*Brief:* Give the number of lines in the data below that contain "cactus", and only that number.

*Provided records:*
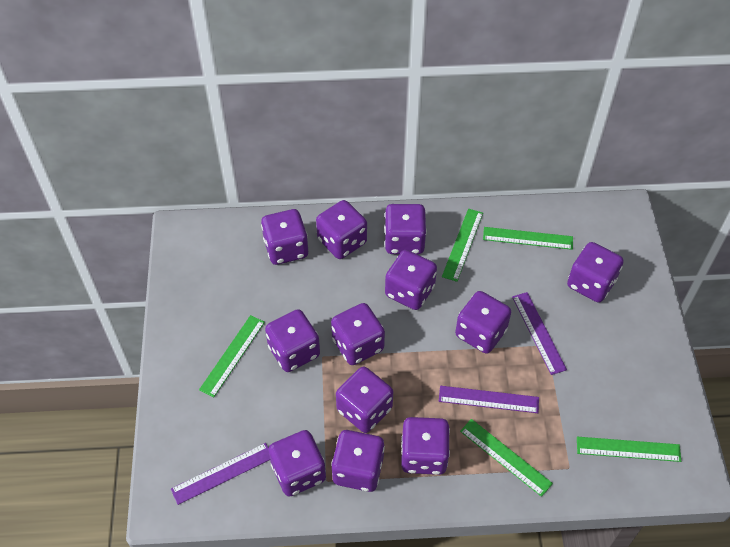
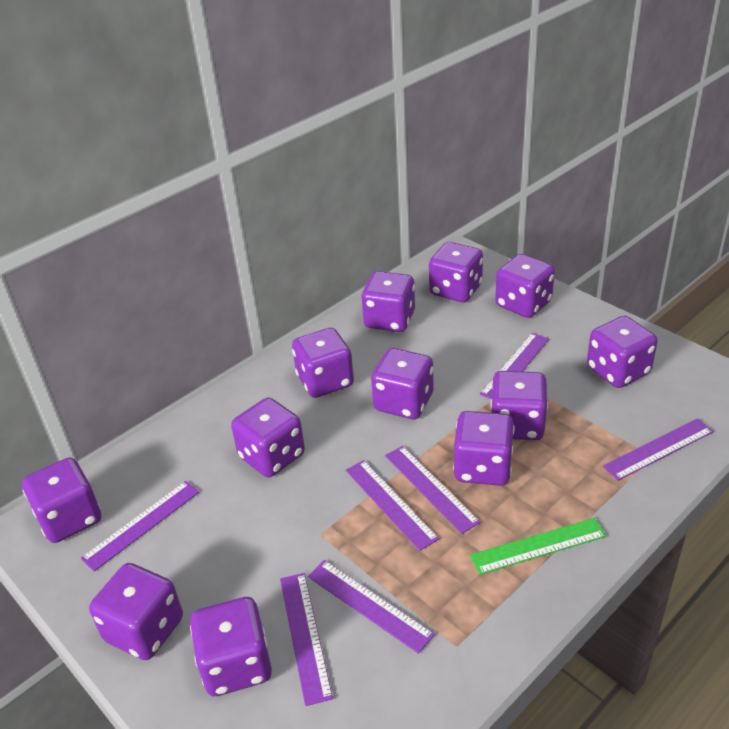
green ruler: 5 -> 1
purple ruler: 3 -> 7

* * *

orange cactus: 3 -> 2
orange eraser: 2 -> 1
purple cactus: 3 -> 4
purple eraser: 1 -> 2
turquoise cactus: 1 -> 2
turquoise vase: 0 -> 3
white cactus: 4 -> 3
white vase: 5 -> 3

*Response for this exercise:* 4